- **TASK INSTRUCTIONS**:
Rewrite the stretch from the start of the rows through the line containing "gray triangle at (54, 229): moved" as a numbered list, skipping blank lines. Leave the pictures out of the answer.

- **INFORMATION SUPPLIED**:
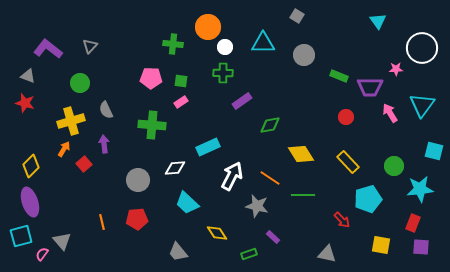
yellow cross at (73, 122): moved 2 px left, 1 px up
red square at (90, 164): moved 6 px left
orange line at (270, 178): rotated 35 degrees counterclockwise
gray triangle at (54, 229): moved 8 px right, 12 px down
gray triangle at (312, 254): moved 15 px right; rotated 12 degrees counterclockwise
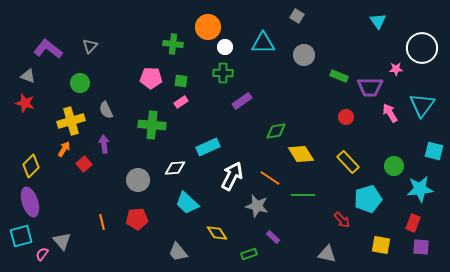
green diamond at (270, 125): moved 6 px right, 6 px down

- **RESPONSE TO THE EXERCISE**:
1. yellow cross at (73, 122): moved 2 px left, 1 px up
2. red square at (90, 164): moved 6 px left
3. orange line at (270, 178): rotated 35 degrees counterclockwise
4. gray triangle at (54, 229): moved 8 px right, 12 px down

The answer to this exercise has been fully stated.